WORK INSTRUCTIONS:
Please transcribe exactly the line that holds "C13: none -> 470pF (0V, AOUT)" and all lines that follow it to the end of the records below, omitting any pictures.

(Change detection data)
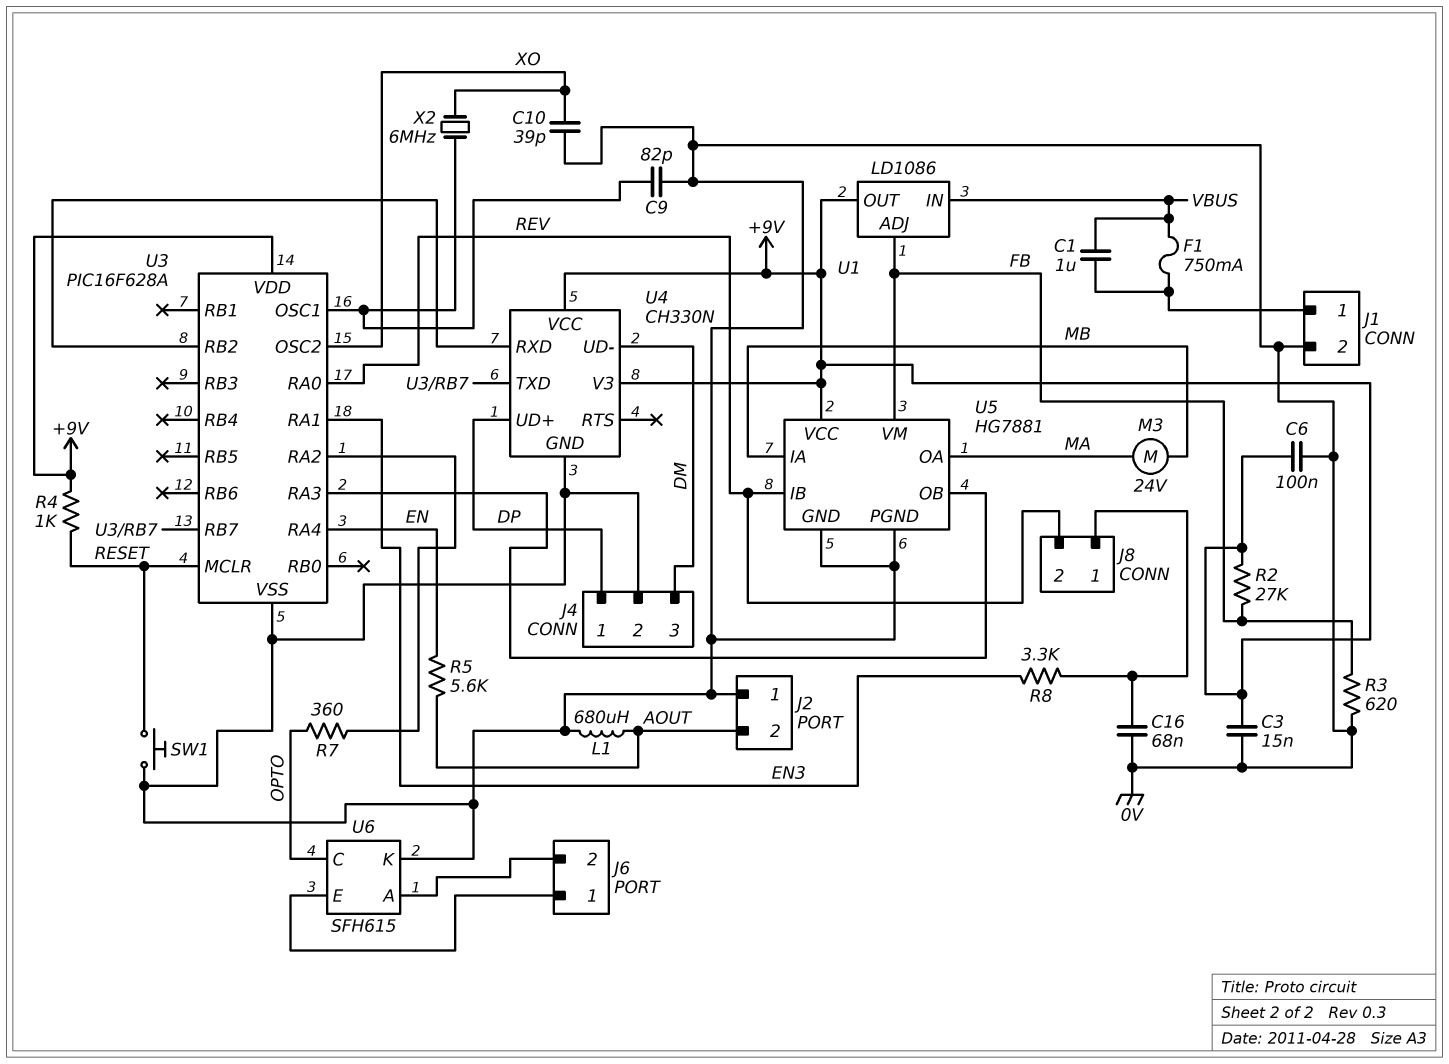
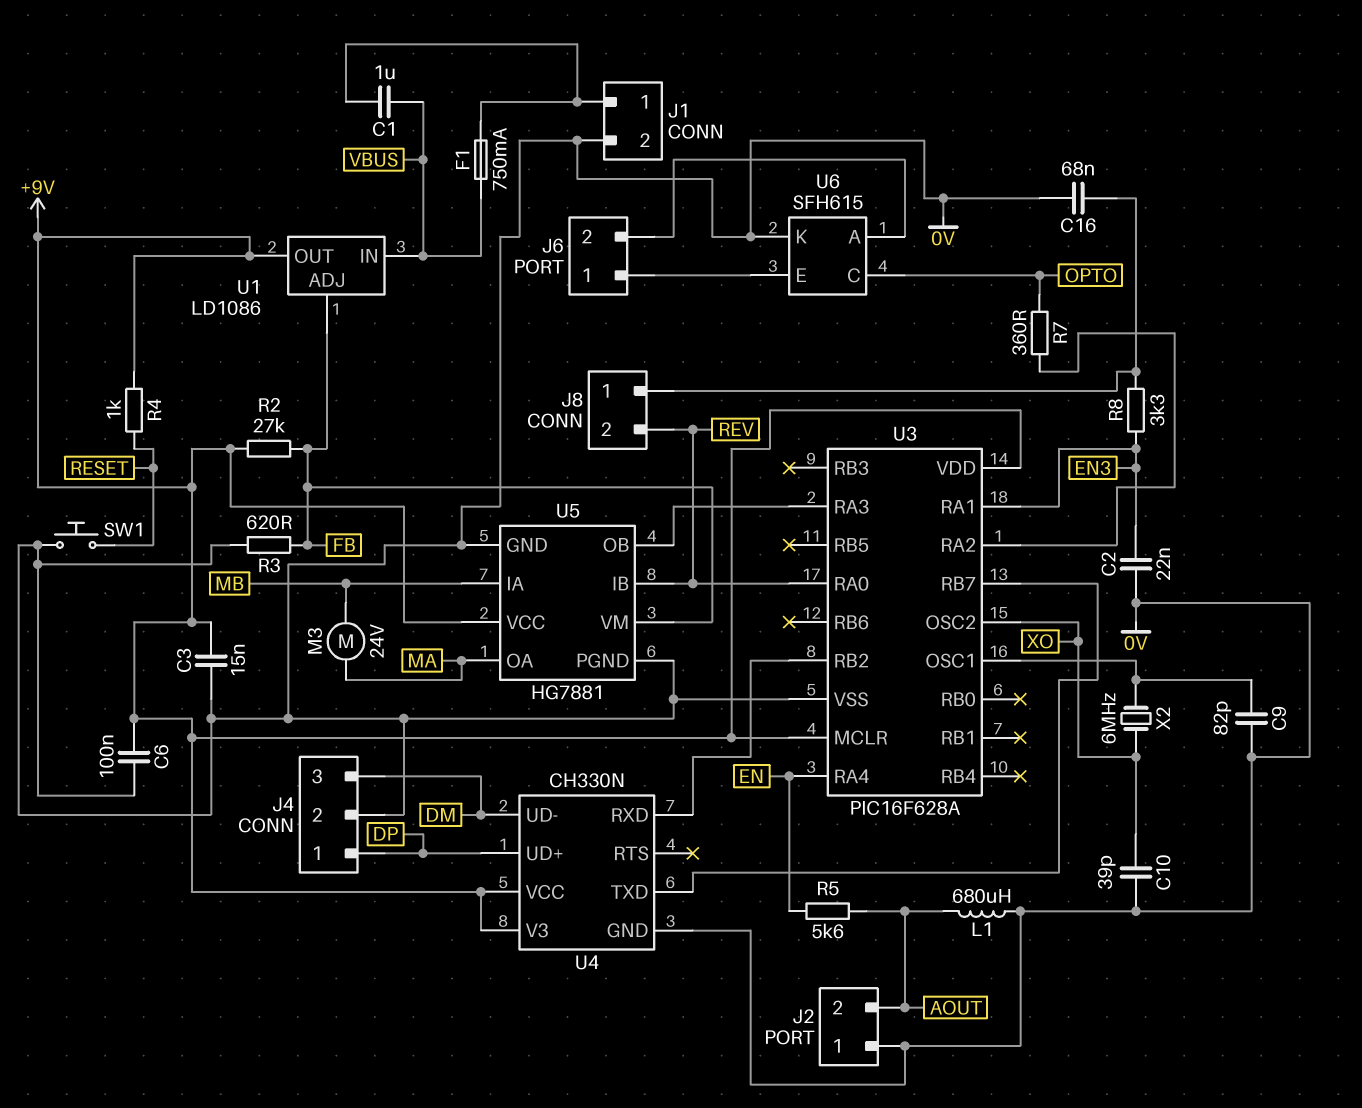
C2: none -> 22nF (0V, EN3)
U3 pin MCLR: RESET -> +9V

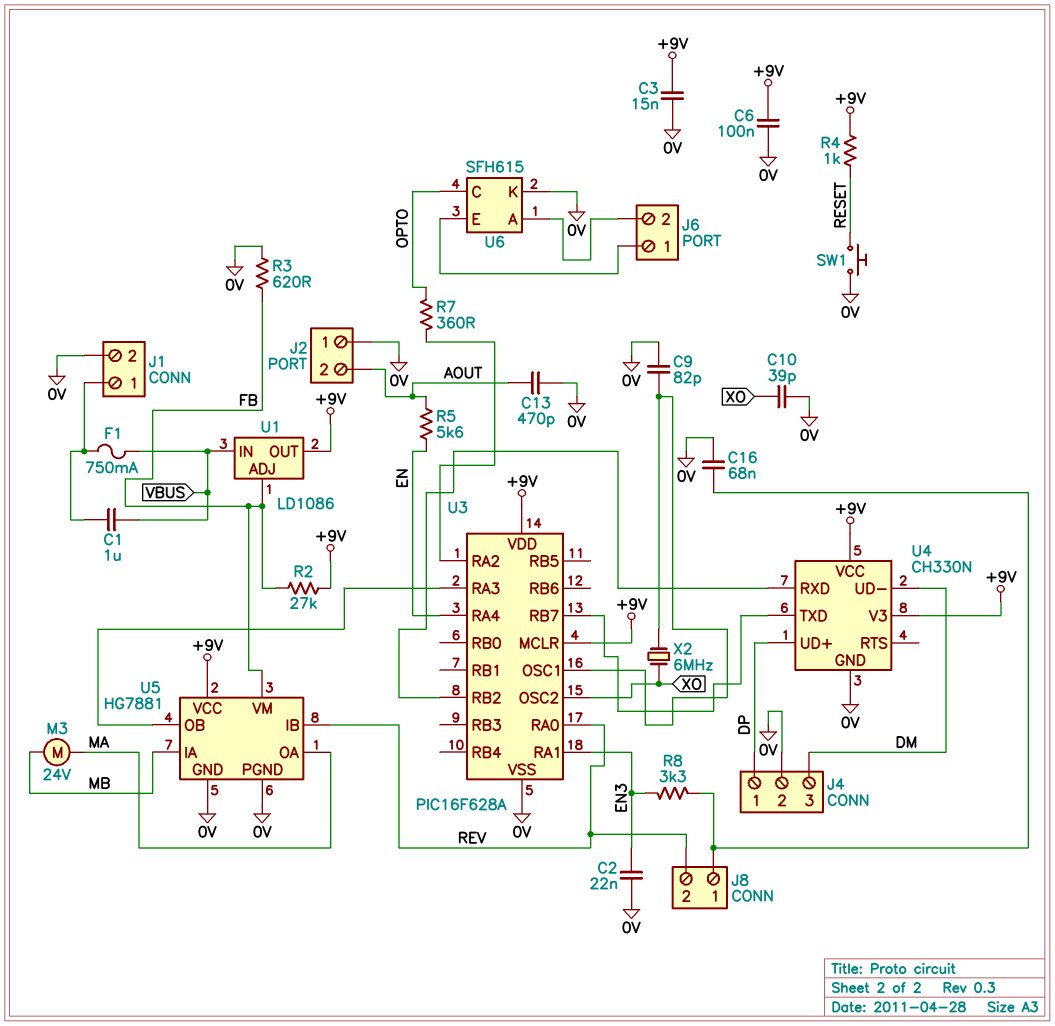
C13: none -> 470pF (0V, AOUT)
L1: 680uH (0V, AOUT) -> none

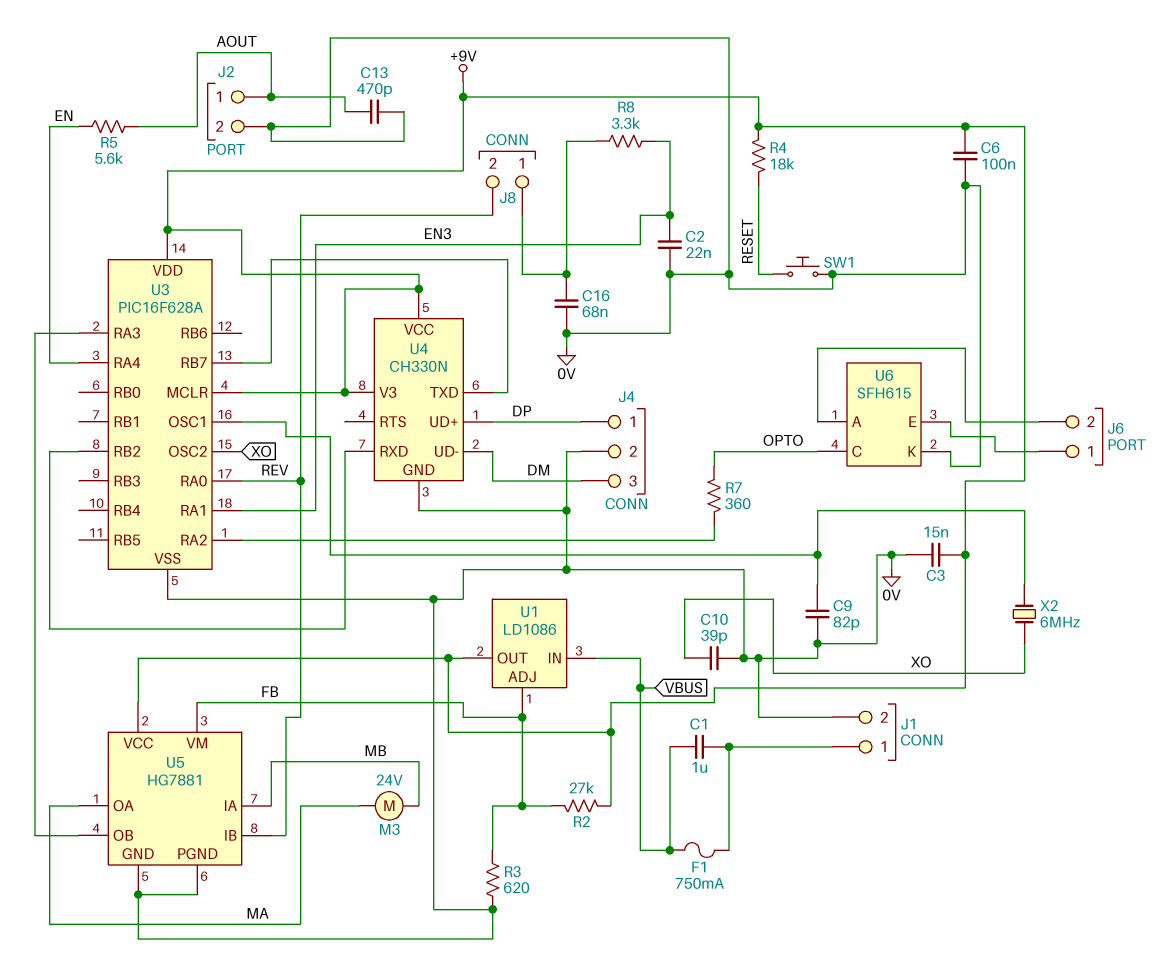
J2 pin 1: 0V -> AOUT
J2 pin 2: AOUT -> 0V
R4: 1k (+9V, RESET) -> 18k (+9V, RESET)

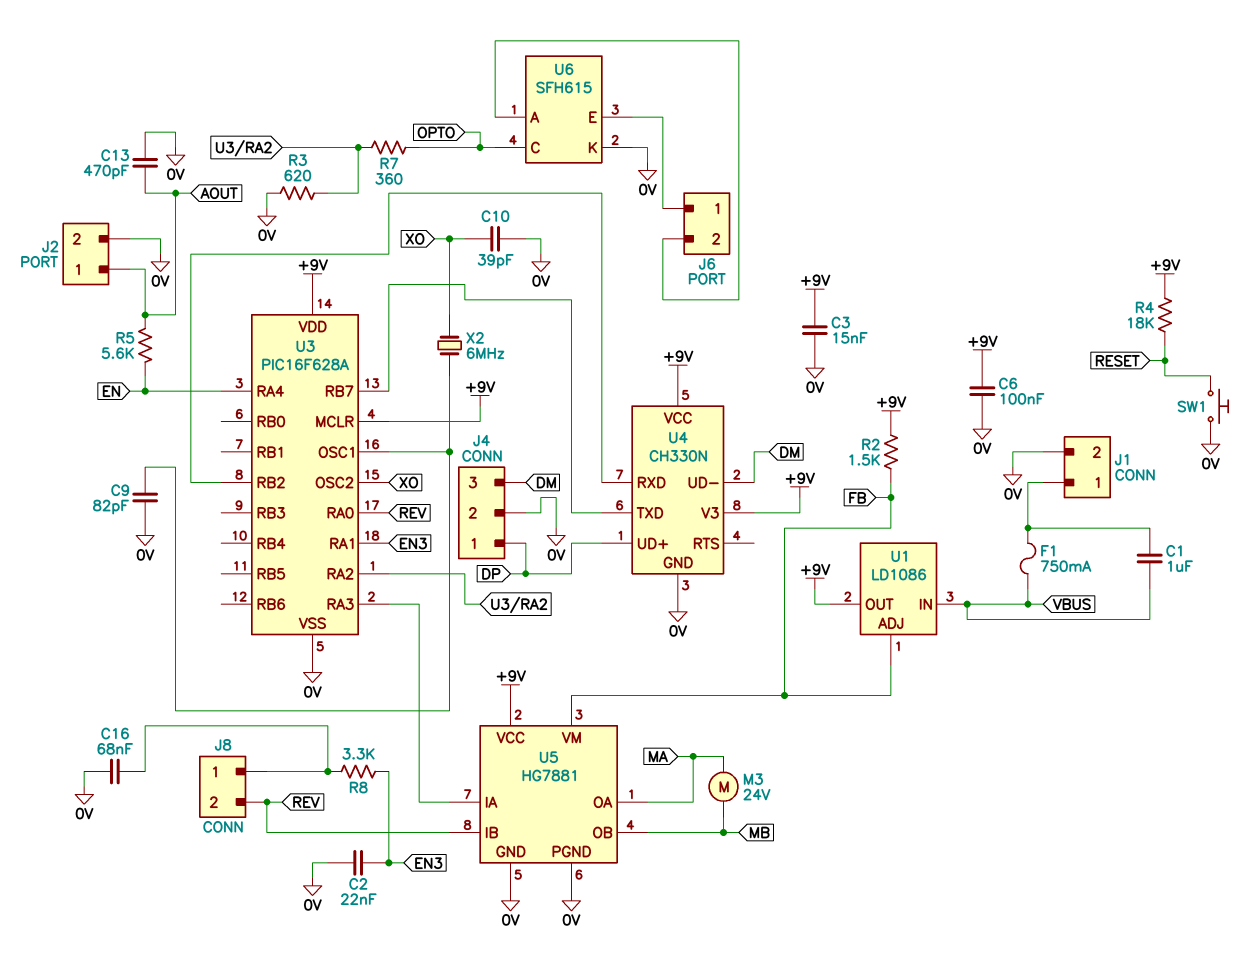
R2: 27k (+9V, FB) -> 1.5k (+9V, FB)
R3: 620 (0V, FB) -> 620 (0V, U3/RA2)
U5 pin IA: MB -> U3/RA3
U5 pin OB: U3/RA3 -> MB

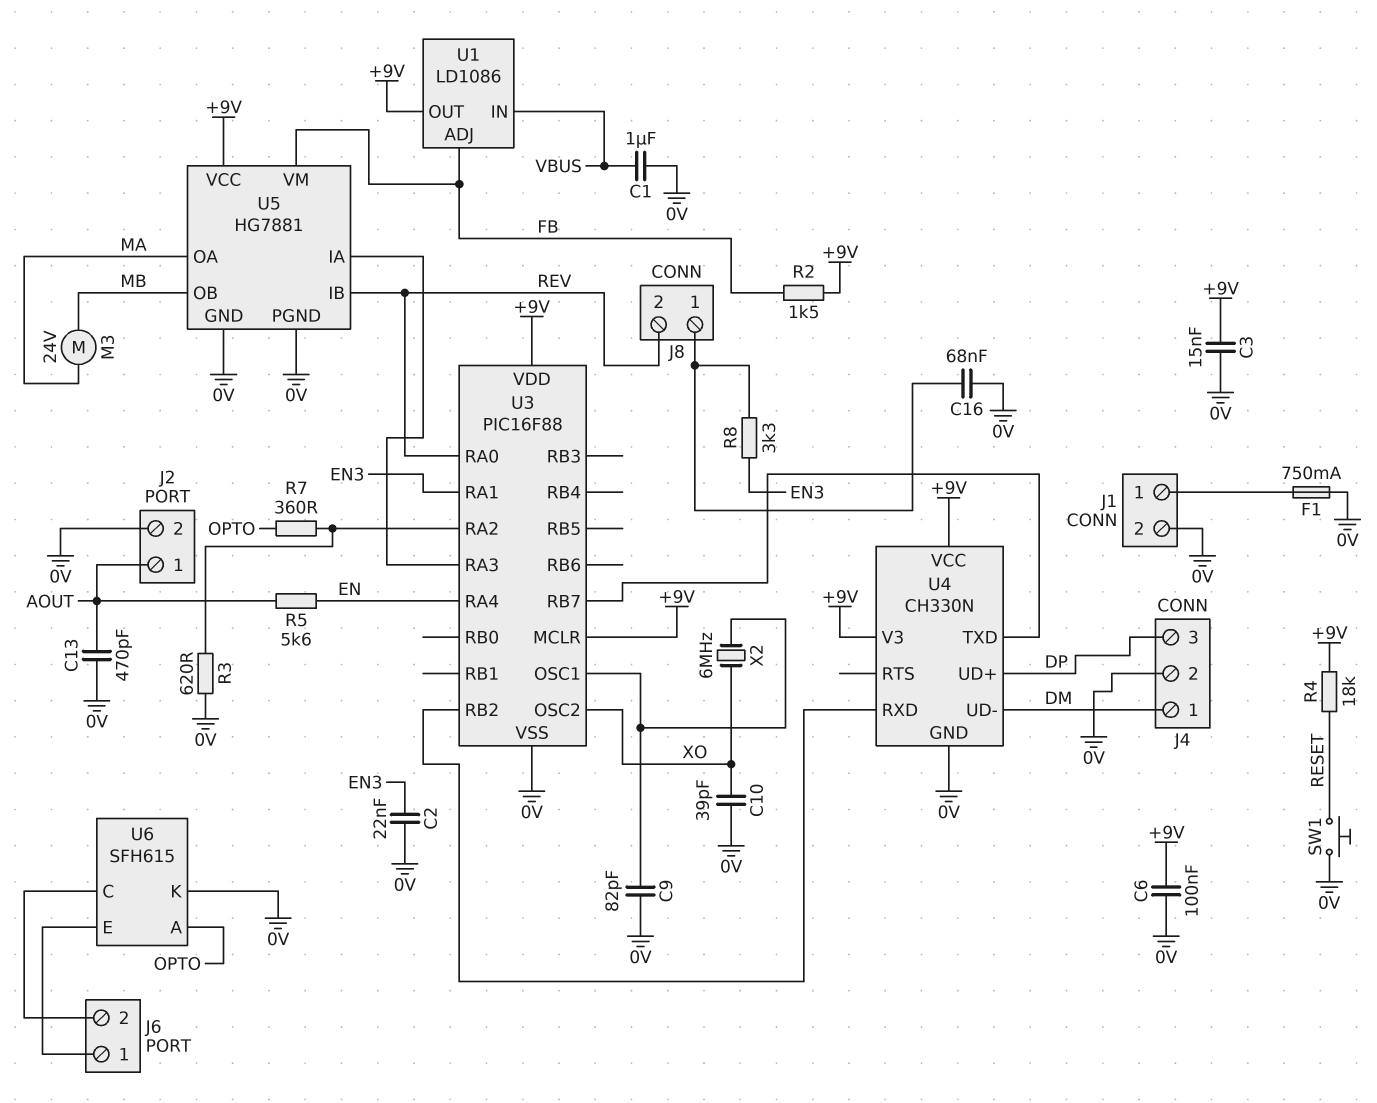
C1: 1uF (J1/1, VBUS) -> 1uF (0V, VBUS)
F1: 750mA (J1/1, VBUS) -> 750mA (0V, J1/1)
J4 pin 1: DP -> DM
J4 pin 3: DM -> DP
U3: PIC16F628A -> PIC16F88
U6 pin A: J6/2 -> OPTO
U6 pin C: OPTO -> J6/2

ANSWER:
C13: none -> 470pF (0V, AOUT)
L1: 680uH (0V, AOUT) -> none

J2 pin 1: 0V -> AOUT
J2 pin 2: AOUT -> 0V
R4: 1k (+9V, RESET) -> 18k (+9V, RESET)

R2: 27k (+9V, FB) -> 1.5k (+9V, FB)
R3: 620 (0V, FB) -> 620 (0V, U3/RA2)
U5 pin IA: MB -> U3/RA3
U5 pin OB: U3/RA3 -> MB

C1: 1uF (J1/1, VBUS) -> 1uF (0V, VBUS)
F1: 750mA (J1/1, VBUS) -> 750mA (0V, J1/1)
J4 pin 1: DP -> DM
J4 pin 3: DM -> DP
U3: PIC16F628A -> PIC16F88
U6 pin A: J6/2 -> OPTO
U6 pin C: OPTO -> J6/2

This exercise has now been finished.